* [ASSIGNMENT] Wherever the listing holds a picture, leave it out, and copy the remainder exactly.

* [STORED DATA]
== Segment start ==

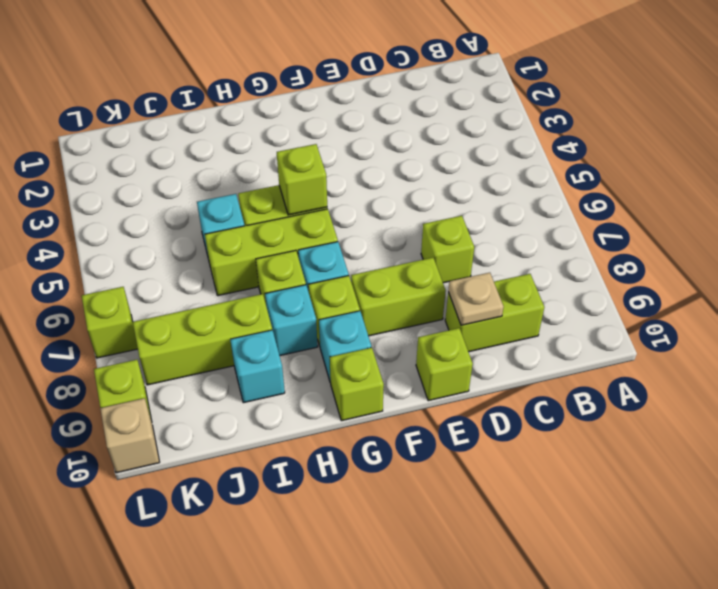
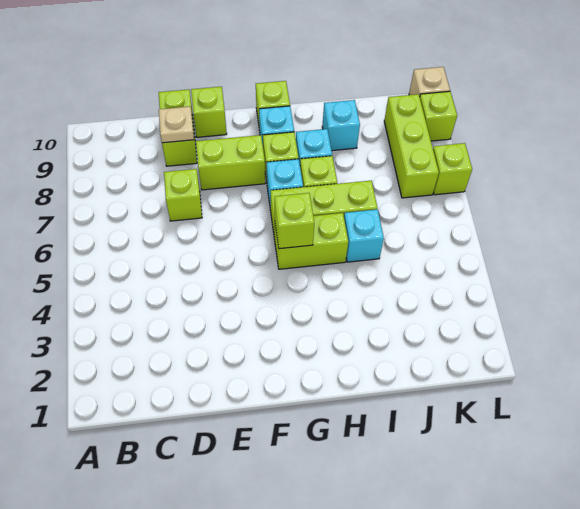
lime brick C9:D9 level 1 -> lime brick D9:D10 level 1
lime brick I8:K8 level 1 -> lime brick K7:K9 level 1

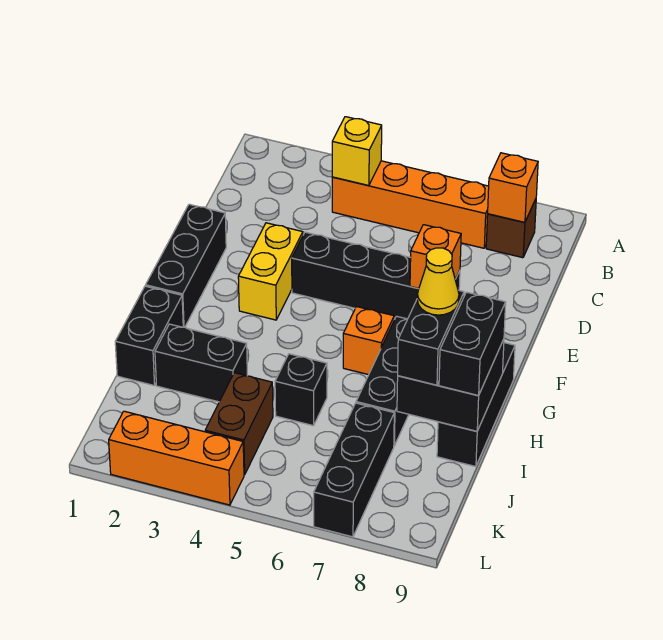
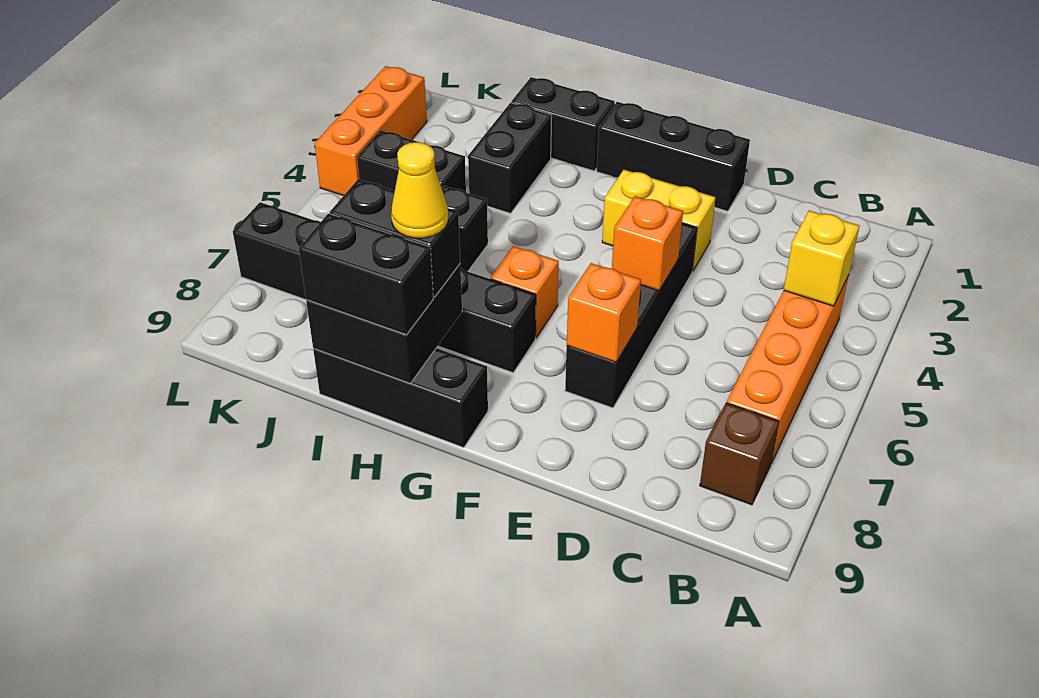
orange brick B8 level 2 -> orange brick E5 level 2
brown brick J4:K4 level 1 -> black brick J4:K4 level 1

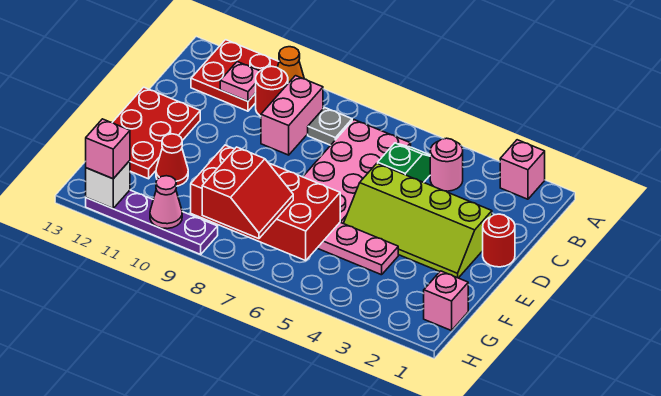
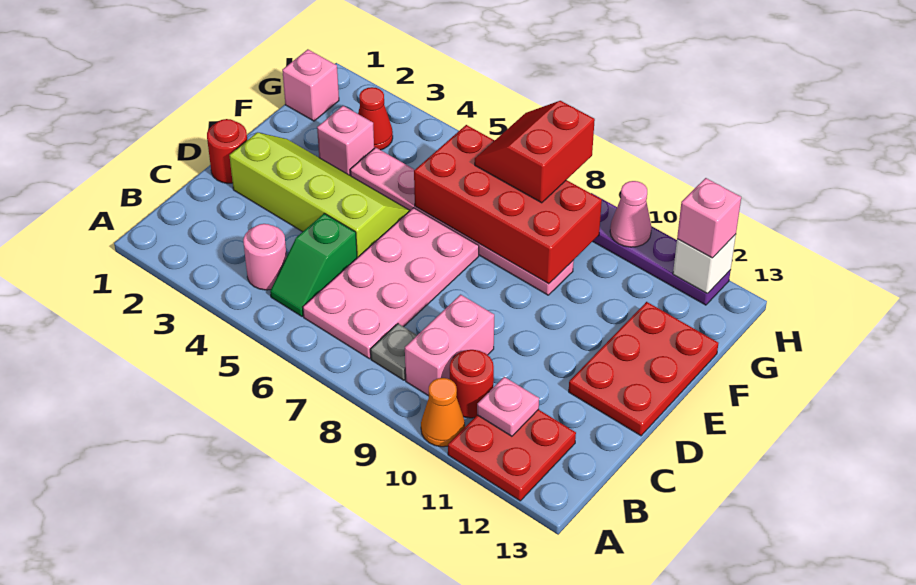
pink brick A2 level 1 -> pink brick F3 level 1
red cone F11 level 1 -> red cone G3 level 1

== Segment end ==

* [RESULT OF THIS EXERCISE]
lime brick C9:D9 level 1 -> lime brick D9:D10 level 1
lime brick I8:K8 level 1 -> lime brick K7:K9 level 1

orange brick B8 level 2 -> orange brick E5 level 2
brown brick J4:K4 level 1 -> black brick J4:K4 level 1

pink brick A2 level 1 -> pink brick F3 level 1
red cone F11 level 1 -> red cone G3 level 1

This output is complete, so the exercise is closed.